## PROVIDED DATA
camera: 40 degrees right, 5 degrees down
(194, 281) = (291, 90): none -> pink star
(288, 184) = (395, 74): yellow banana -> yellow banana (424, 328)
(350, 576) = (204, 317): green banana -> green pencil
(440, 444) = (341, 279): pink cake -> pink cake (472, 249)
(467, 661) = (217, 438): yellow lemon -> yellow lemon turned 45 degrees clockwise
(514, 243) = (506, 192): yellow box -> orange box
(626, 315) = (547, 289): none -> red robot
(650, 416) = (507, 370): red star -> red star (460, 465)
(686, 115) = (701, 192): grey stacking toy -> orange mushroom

--

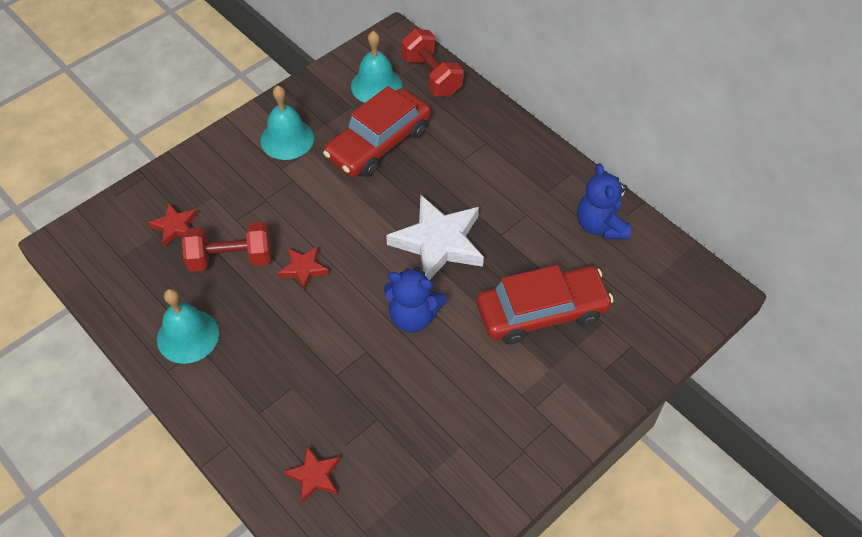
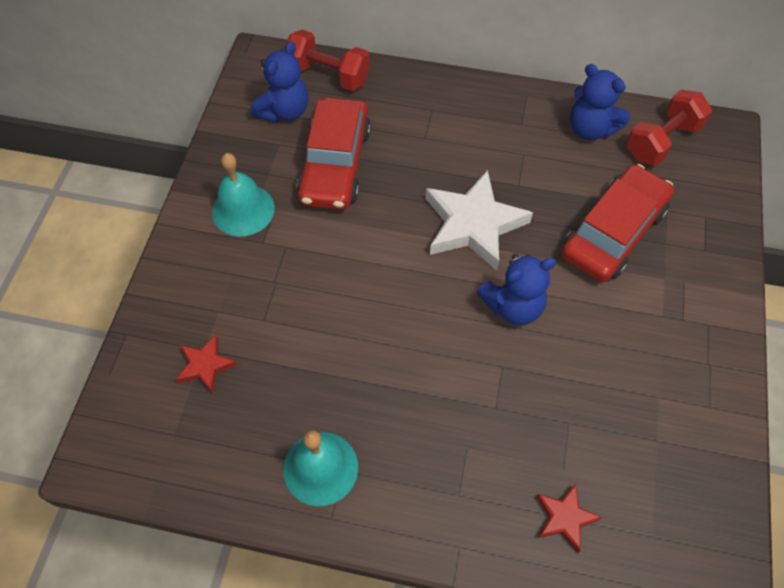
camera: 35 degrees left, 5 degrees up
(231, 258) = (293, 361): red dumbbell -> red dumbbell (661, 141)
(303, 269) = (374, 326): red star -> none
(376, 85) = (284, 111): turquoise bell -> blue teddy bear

--

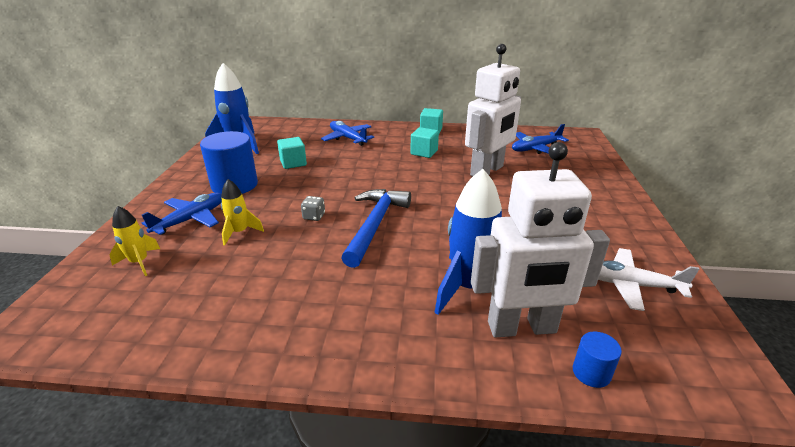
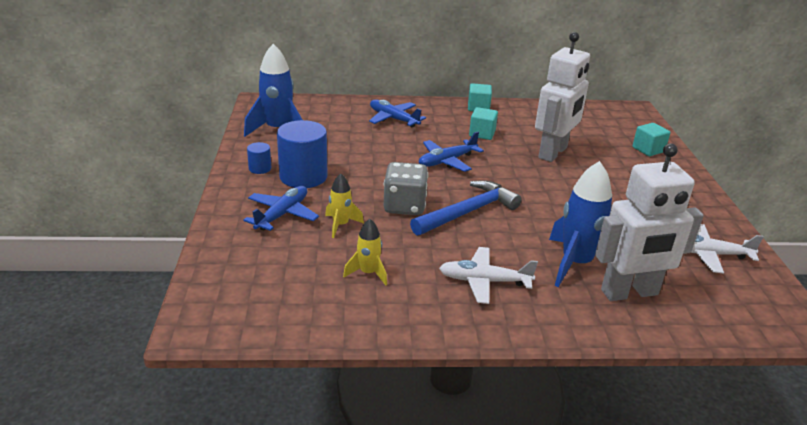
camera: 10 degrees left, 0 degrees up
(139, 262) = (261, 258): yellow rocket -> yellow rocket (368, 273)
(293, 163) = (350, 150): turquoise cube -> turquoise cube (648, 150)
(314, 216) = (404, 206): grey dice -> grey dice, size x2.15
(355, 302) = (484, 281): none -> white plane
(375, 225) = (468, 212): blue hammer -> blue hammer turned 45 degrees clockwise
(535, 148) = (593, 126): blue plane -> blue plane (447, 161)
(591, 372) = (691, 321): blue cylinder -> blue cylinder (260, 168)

## WHAT THE TASK ASKS
Repeat exactly the lines of the listing above, from the one with "(350, 576) = (204, 317): green" down to the one with "(626, 315) = (547, 289): none -> red robot"; both of those lines belong in the range.

## RESPONSE
(350, 576) = (204, 317): green banana -> green pencil
(440, 444) = (341, 279): pink cake -> pink cake (472, 249)
(467, 661) = (217, 438): yellow lemon -> yellow lemon turned 45 degrees clockwise
(514, 243) = (506, 192): yellow box -> orange box
(626, 315) = (547, 289): none -> red robot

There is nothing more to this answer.